-- DATA TO EXAMINE follows --

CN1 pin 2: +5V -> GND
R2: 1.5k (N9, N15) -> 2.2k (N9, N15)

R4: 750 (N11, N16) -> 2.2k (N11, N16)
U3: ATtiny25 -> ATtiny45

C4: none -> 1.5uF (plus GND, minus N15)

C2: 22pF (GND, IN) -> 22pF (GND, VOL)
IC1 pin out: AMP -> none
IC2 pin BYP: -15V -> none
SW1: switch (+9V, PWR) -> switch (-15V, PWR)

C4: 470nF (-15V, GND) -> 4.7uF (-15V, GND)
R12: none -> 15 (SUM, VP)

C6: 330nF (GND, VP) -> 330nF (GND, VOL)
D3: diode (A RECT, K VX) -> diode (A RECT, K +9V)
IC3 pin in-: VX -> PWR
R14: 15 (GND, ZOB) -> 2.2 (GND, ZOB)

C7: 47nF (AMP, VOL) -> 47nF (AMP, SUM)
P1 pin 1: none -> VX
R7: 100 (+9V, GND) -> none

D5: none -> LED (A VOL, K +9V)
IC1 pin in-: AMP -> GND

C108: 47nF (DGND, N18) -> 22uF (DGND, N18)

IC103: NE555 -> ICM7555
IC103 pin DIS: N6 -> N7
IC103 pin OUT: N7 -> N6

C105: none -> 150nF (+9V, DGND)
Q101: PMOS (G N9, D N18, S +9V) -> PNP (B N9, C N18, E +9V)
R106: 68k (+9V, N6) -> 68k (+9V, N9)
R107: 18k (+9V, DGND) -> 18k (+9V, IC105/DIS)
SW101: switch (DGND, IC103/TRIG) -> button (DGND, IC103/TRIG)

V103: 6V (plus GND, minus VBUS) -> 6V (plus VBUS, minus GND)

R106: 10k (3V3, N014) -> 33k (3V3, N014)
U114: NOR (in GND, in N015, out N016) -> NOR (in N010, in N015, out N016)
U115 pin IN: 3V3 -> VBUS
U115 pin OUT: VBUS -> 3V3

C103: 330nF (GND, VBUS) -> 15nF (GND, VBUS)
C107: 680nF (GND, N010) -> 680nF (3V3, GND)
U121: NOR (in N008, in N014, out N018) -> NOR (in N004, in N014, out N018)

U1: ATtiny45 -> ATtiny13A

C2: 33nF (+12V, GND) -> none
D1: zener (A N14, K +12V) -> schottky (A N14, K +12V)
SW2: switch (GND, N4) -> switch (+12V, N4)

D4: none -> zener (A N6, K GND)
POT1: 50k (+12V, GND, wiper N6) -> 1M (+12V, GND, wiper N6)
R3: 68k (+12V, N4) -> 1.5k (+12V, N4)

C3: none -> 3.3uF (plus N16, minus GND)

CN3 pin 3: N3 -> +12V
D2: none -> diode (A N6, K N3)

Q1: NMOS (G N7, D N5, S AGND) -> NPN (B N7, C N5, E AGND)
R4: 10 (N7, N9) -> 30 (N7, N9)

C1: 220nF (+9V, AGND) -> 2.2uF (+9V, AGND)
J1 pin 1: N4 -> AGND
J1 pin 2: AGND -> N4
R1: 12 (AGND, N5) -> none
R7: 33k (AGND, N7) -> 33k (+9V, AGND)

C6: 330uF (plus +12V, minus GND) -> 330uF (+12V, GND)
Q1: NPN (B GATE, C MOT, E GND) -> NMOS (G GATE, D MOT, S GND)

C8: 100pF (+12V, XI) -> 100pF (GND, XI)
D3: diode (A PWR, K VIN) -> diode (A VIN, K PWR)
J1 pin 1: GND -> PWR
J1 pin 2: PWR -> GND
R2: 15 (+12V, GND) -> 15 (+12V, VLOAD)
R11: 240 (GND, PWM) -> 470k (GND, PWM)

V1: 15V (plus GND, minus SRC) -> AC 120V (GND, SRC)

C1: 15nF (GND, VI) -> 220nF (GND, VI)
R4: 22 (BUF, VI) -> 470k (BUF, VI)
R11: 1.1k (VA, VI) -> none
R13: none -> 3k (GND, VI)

-- DATA TO EXAMINE concluded --

§ **WHAT IS NEEDED**:
Give back all the data exactly as written.

§ **RESULT OF THIS EXERCISE**:
CN1 pin 2: +5V -> GND
R2: 1.5k (N9, N15) -> 2.2k (N9, N15)

R4: 750 (N11, N16) -> 2.2k (N11, N16)
U3: ATtiny25 -> ATtiny45

C4: none -> 1.5uF (plus GND, minus N15)

C2: 22pF (GND, IN) -> 22pF (GND, VOL)
IC1 pin out: AMP -> none
IC2 pin BYP: -15V -> none
SW1: switch (+9V, PWR) -> switch (-15V, PWR)

C4: 470nF (-15V, GND) -> 4.7uF (-15V, GND)
R12: none -> 15 (SUM, VP)

C6: 330nF (GND, VP) -> 330nF (GND, VOL)
D3: diode (A RECT, K VX) -> diode (A RECT, K +9V)
IC3 pin in-: VX -> PWR
R14: 15 (GND, ZOB) -> 2.2 (GND, ZOB)

C7: 47nF (AMP, VOL) -> 47nF (AMP, SUM)
P1 pin 1: none -> VX
R7: 100 (+9V, GND) -> none

D5: none -> LED (A VOL, K +9V)
IC1 pin in-: AMP -> GND

C108: 47nF (DGND, N18) -> 22uF (DGND, N18)

IC103: NE555 -> ICM7555
IC103 pin DIS: N6 -> N7
IC103 pin OUT: N7 -> N6

C105: none -> 150nF (+9V, DGND)
Q101: PMOS (G N9, D N18, S +9V) -> PNP (B N9, C N18, E +9V)
R106: 68k (+9V, N6) -> 68k (+9V, N9)
R107: 18k (+9V, DGND) -> 18k (+9V, IC105/DIS)
SW101: switch (DGND, IC103/TRIG) -> button (DGND, IC103/TRIG)

V103: 6V (plus GND, minus VBUS) -> 6V (plus VBUS, minus GND)

R106: 10k (3V3, N014) -> 33k (3V3, N014)
U114: NOR (in GND, in N015, out N016) -> NOR (in N010, in N015, out N016)
U115 pin IN: 3V3 -> VBUS
U115 pin OUT: VBUS -> 3V3

C103: 330nF (GND, VBUS) -> 15nF (GND, VBUS)
C107: 680nF (GND, N010) -> 680nF (3V3, GND)
U121: NOR (in N008, in N014, out N018) -> NOR (in N004, in N014, out N018)

U1: ATtiny45 -> ATtiny13A

C2: 33nF (+12V, GND) -> none
D1: zener (A N14, K +12V) -> schottky (A N14, K +12V)
SW2: switch (GND, N4) -> switch (+12V, N4)

D4: none -> zener (A N6, K GND)
POT1: 50k (+12V, GND, wiper N6) -> 1M (+12V, GND, wiper N6)
R3: 68k (+12V, N4) -> 1.5k (+12V, N4)

C3: none -> 3.3uF (plus N16, minus GND)

CN3 pin 3: N3 -> +12V
D2: none -> diode (A N6, K N3)

Q1: NMOS (G N7, D N5, S AGND) -> NPN (B N7, C N5, E AGND)
R4: 10 (N7, N9) -> 30 (N7, N9)

C1: 220nF (+9V, AGND) -> 2.2uF (+9V, AGND)
J1 pin 1: N4 -> AGND
J1 pin 2: AGND -> N4
R1: 12 (AGND, N5) -> none
R7: 33k (AGND, N7) -> 33k (+9V, AGND)

C6: 330uF (plus +12V, minus GND) -> 330uF (+12V, GND)
Q1: NPN (B GATE, C MOT, E GND) -> NMOS (G GATE, D MOT, S GND)

C8: 100pF (+12V, XI) -> 100pF (GND, XI)
D3: diode (A PWR, K VIN) -> diode (A VIN, K PWR)
J1 pin 1: GND -> PWR
J1 pin 2: PWR -> GND
R2: 15 (+12V, GND) -> 15 (+12V, VLOAD)
R11: 240 (GND, PWM) -> 470k (GND, PWM)

V1: 15V (plus GND, minus SRC) -> AC 120V (GND, SRC)

C1: 15nF (GND, VI) -> 220nF (GND, VI)
R4: 22 (BUF, VI) -> 470k (BUF, VI)
R11: 1.1k (VA, VI) -> none
R13: none -> 3k (GND, VI)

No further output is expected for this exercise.